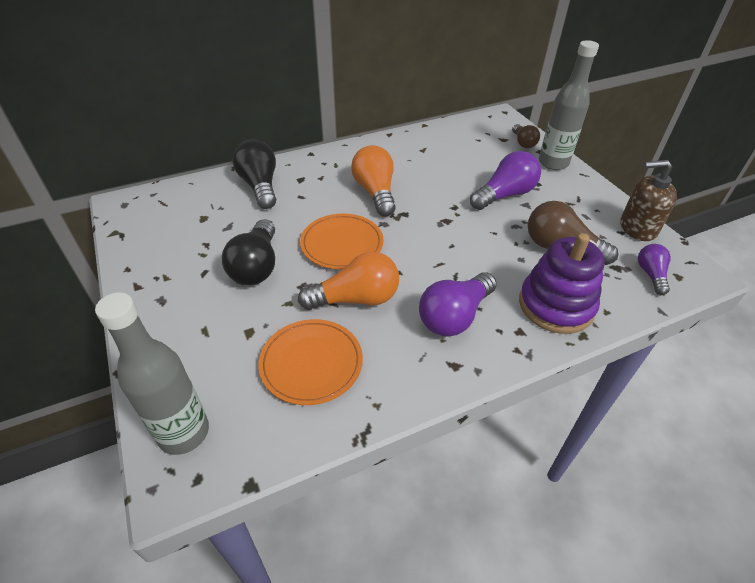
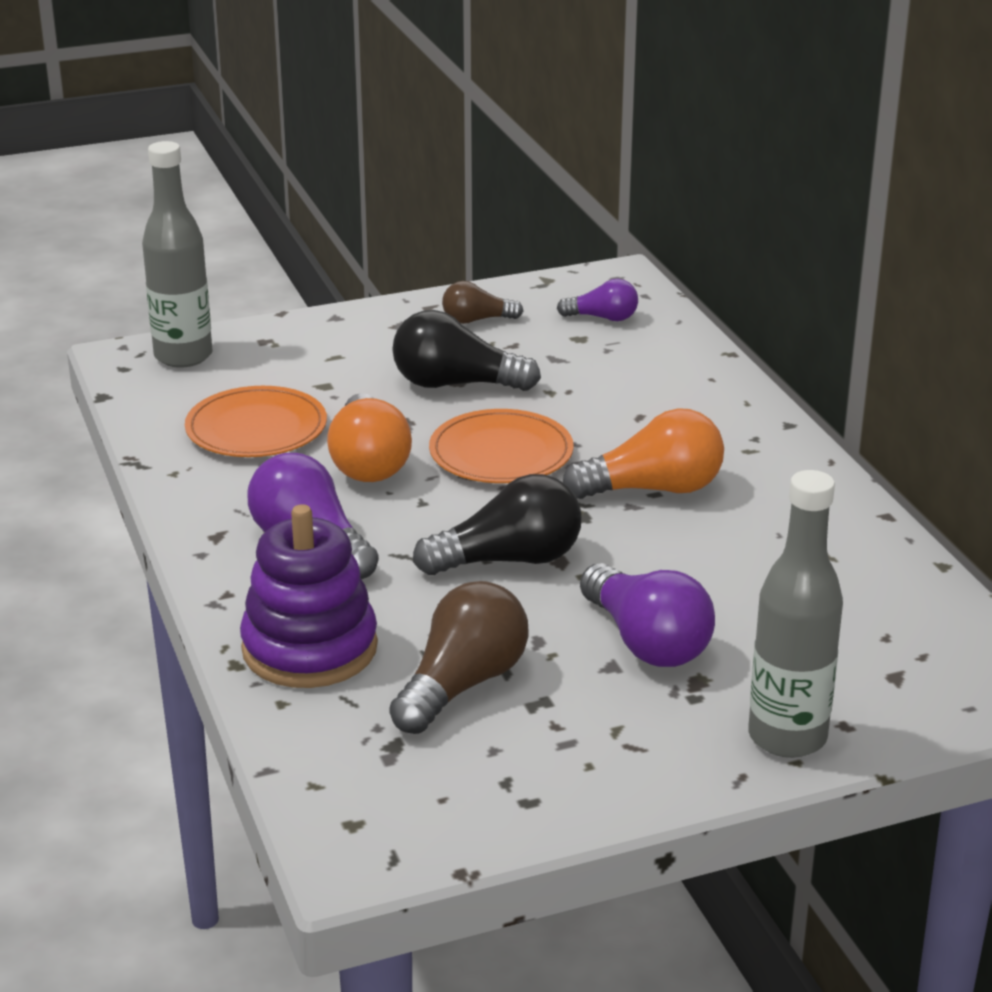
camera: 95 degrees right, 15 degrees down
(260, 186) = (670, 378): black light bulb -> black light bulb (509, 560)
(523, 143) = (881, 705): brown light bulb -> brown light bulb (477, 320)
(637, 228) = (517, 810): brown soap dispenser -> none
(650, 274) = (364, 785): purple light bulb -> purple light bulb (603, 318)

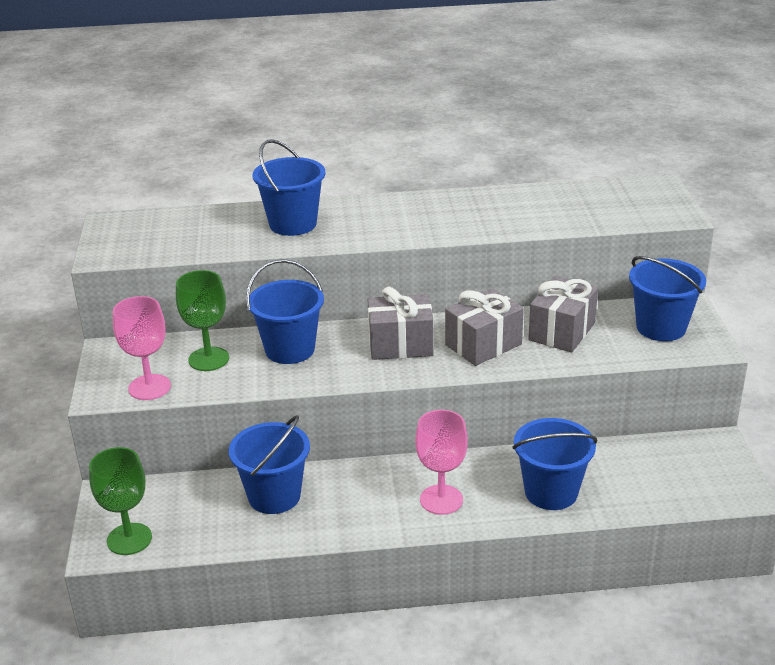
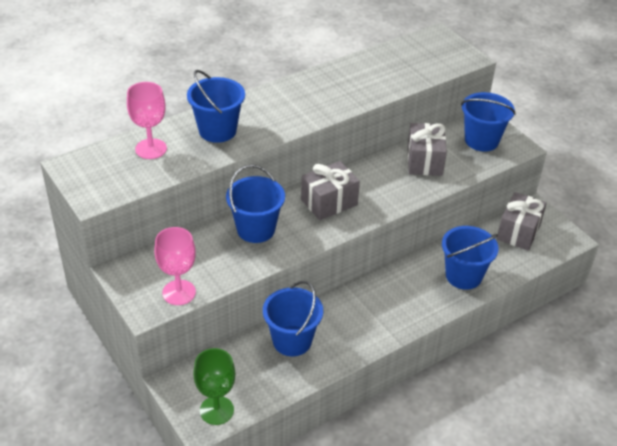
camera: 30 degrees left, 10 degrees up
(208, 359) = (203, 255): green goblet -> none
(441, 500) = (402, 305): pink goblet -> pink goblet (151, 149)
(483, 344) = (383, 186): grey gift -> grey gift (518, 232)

*Work instruction:* Please set down every record exactly as it appears, leaving out the pictures.

*Problem solution:*
camera: 95 degrees right, 15 degrees down
(260, 186) = (670, 378): black light bulb -> black light bulb (509, 560)
(523, 143) = (881, 705): brown light bulb -> brown light bulb (477, 320)
(637, 228) = (517, 810): brown soap dispenser -> none
(650, 274) = (364, 785): purple light bulb -> purple light bulb (603, 318)

camera: 30 degrees left, 10 degrees up
(208, 359) = (203, 255): green goblet -> none
(441, 500) = (402, 305): pink goblet -> pink goblet (151, 149)
(483, 344) = (383, 186): grey gift -> grey gift (518, 232)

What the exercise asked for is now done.